▶ **Work request**: In the listing below, the lines starting with the line with "pink brick D3" and going on through the line with "orange brick I6" are to be reproduced exactly, and only those.

▶ **Available records**:
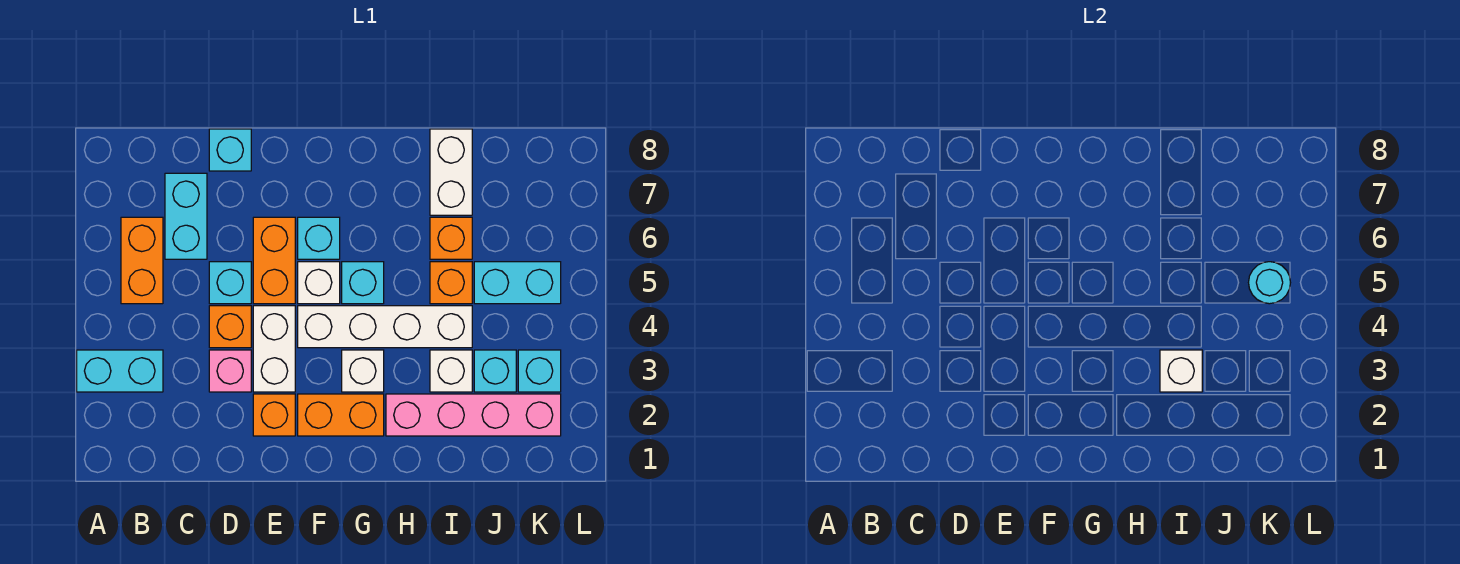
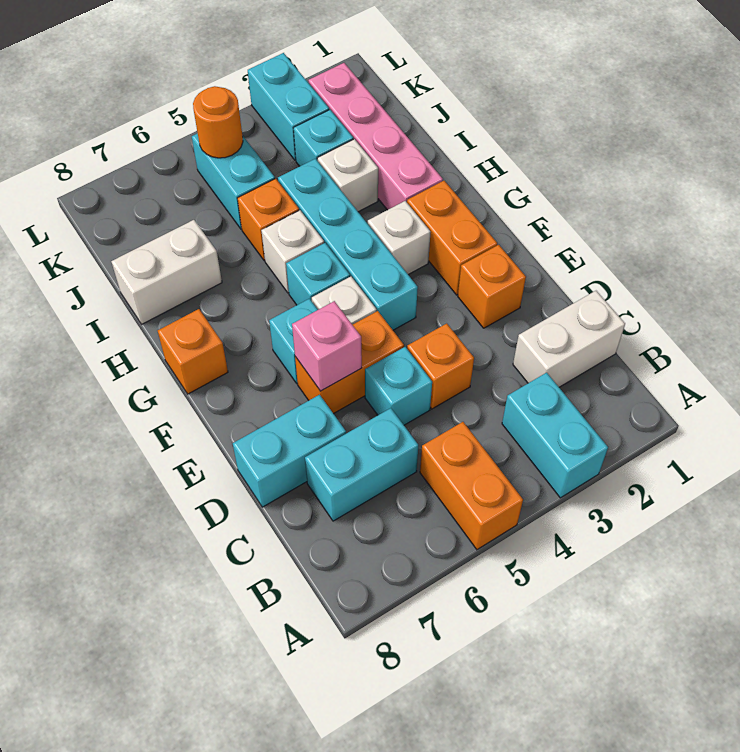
orange brick B5:B6 level 1 -> orange brick A5:B5 level 1
pink brick D3 level 1 -> pink brick E6 level 2
cyan brick D8 level 1 -> cyan brick D7:D8 level 1
white brick E3:E4 level 1 -> white brick C1:C2 level 1
white brick F4:I4 level 1 -> cyan brick F4:I4 level 1
white brick I3 level 2 -> white brick H5 level 1
orange brick I6 level 1 -> orange brick G8 level 1
cyan brick K3 level 1 -> cyan brick K3:L3 level 1
cyan round brick K5 level 2 -> orange round brick K5 level 2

▶ **Written answer**:
pink brick D3 level 1 -> pink brick E6 level 2
cyan brick D8 level 1 -> cyan brick D7:D8 level 1
white brick E3:E4 level 1 -> white brick C1:C2 level 1
white brick F4:I4 level 1 -> cyan brick F4:I4 level 1
white brick I3 level 2 -> white brick H5 level 1
orange brick I6 level 1 -> orange brick G8 level 1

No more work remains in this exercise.